WORK ITEM: Some lines in the data below hold the string "turned". Report how many, as a bare number.

[Extracted records]
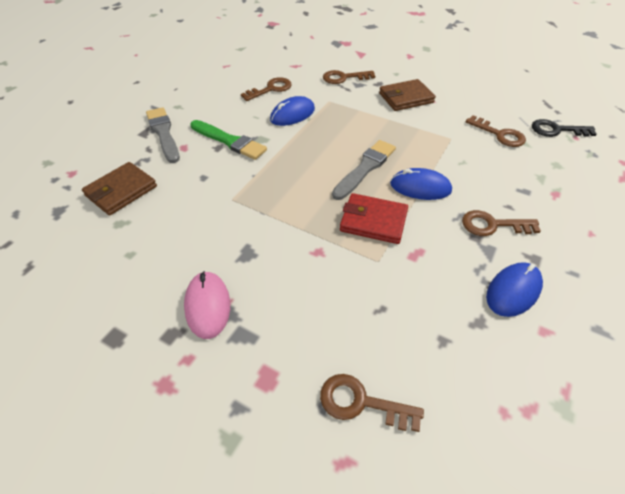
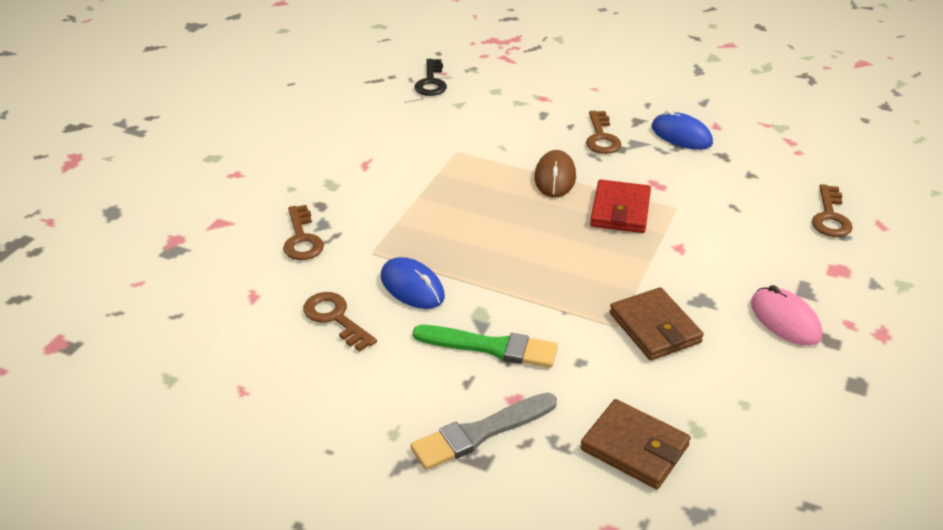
camera: 95 degrees left, 10 degrees down
(207, 306) = (785, 320): pink mouse -> pink mouse turned 75 degrees clockwise
(229, 141) = (491, 347): green brush -> green brush turned 75 degrees clockwise
(365, 168) = (529, 216): grey brush -> none
(406, 98) = (363, 181): brown wallet -> brown wallet (655, 328)
(420, 187) = (555, 177): blue mouse -> brown mouse
(499, 134) = (444, 118): brown key -> none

RESULT: 2